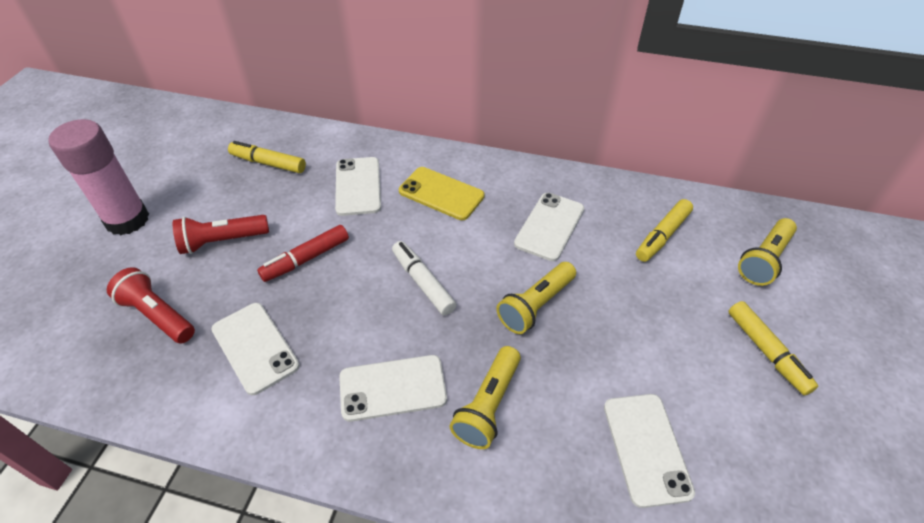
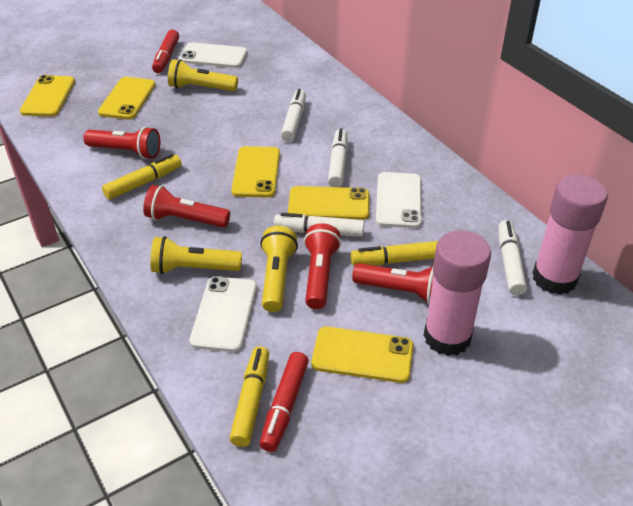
pink glue stick: 1 -> 2
red flashlight: 2 -> 4
red marker: 1 -> 2
white marker: 1 -> 4
white phone: 5 -> 3
yellow phone: 1 -> 5

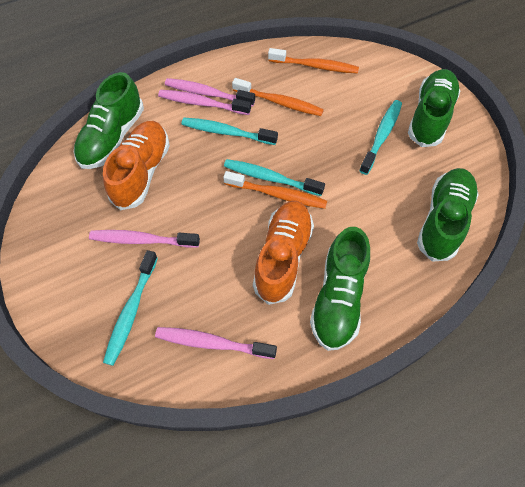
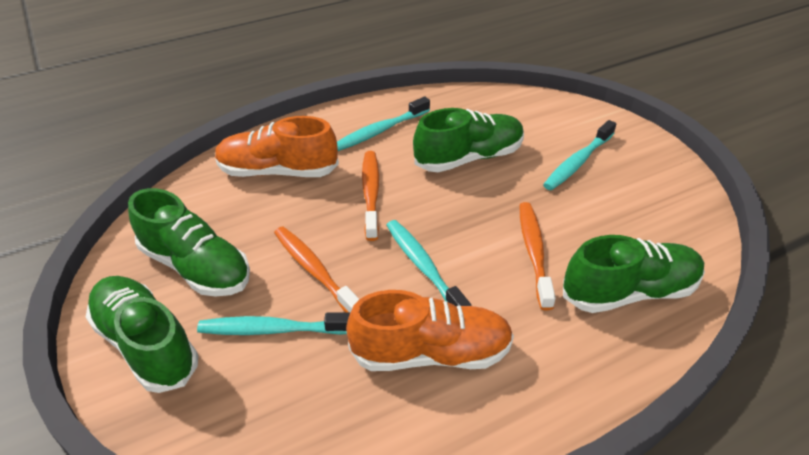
pink toothbrush: 4 -> 0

Exercise goal: A count is needed of the lines above that hold the word "pink"; give that count and no other text.

Answer below: 2